Work instructions:
Looking at the listing below, retype exactly the lines starting at the one containing "camera: 25 degrees left, 5 degrees up" and ending at the one containing "(197, 85) = (183, 251): blue", both included, and nothing else.

Data for the task:
:::

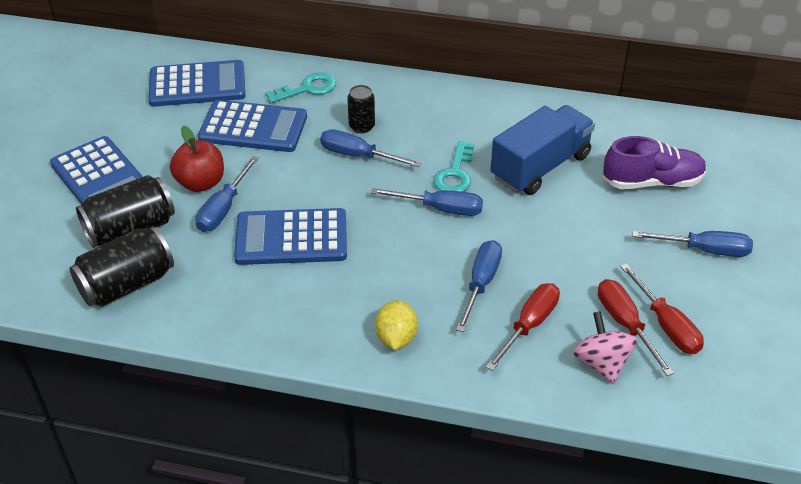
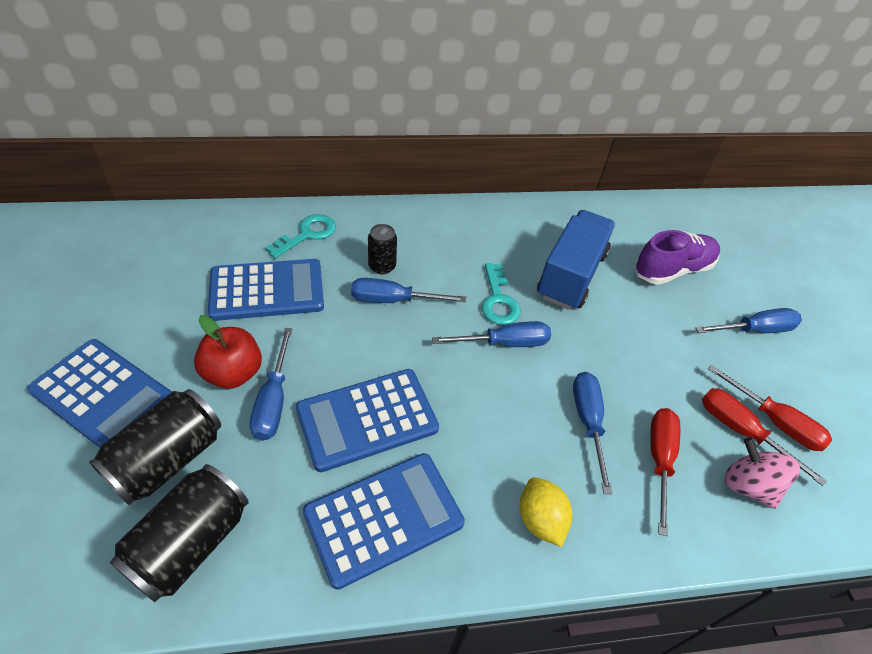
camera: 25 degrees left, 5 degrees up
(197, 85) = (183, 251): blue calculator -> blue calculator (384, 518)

:::

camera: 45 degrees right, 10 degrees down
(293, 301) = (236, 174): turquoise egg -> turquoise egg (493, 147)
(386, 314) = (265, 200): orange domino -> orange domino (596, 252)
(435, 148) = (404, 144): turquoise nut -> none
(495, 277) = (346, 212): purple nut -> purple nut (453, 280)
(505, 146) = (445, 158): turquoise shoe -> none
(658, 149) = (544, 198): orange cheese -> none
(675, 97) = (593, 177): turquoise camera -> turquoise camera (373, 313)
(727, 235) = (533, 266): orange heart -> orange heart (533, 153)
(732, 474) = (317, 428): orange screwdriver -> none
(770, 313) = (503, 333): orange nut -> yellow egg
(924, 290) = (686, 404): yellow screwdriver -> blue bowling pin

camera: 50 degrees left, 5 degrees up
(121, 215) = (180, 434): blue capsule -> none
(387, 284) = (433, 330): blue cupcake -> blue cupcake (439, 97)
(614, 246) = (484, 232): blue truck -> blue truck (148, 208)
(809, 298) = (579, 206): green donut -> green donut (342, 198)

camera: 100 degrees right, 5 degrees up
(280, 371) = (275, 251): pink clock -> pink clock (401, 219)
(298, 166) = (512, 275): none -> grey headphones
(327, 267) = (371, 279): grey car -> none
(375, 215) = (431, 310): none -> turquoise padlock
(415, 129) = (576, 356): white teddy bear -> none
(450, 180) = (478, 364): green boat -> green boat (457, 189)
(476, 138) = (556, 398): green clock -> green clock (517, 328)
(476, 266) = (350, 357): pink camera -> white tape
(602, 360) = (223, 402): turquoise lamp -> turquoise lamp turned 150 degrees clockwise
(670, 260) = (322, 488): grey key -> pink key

:::

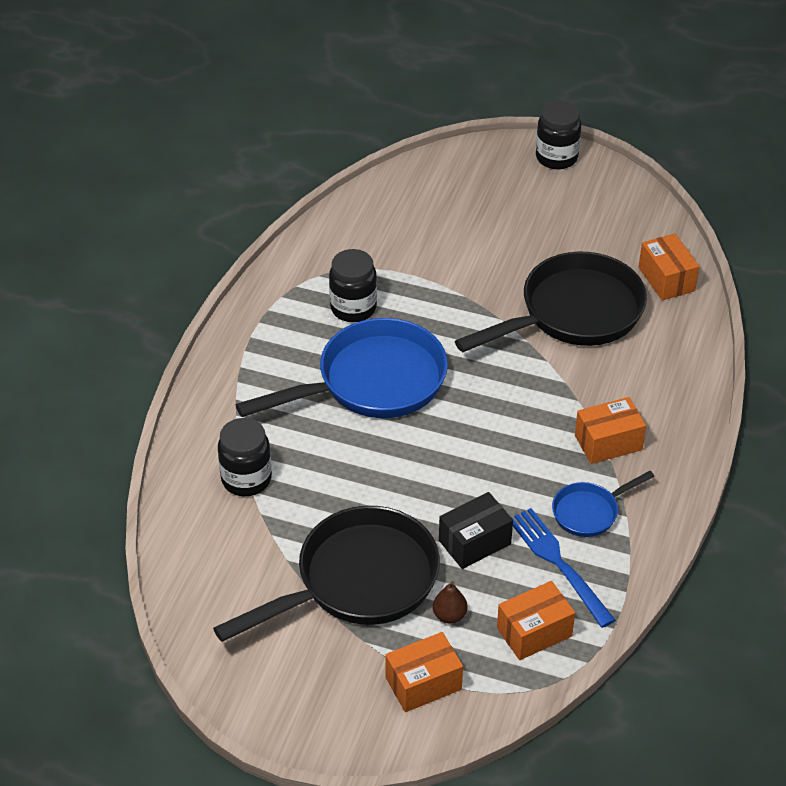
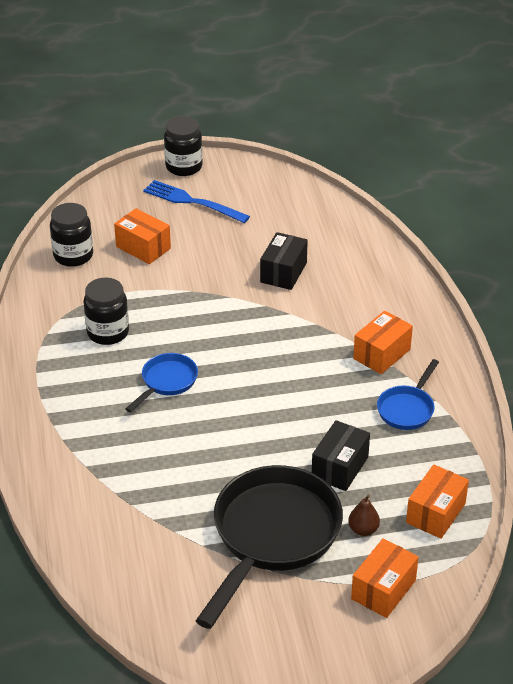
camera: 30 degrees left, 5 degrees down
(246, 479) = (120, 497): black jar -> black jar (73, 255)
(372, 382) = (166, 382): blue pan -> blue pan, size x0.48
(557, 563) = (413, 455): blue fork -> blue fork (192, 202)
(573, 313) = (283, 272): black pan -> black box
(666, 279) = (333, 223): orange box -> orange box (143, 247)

:::

Your response:
camera: 25 degrees left, 5 degrees up
(197, 85) = (183, 251): blue calculator -> blue calculator (384, 518)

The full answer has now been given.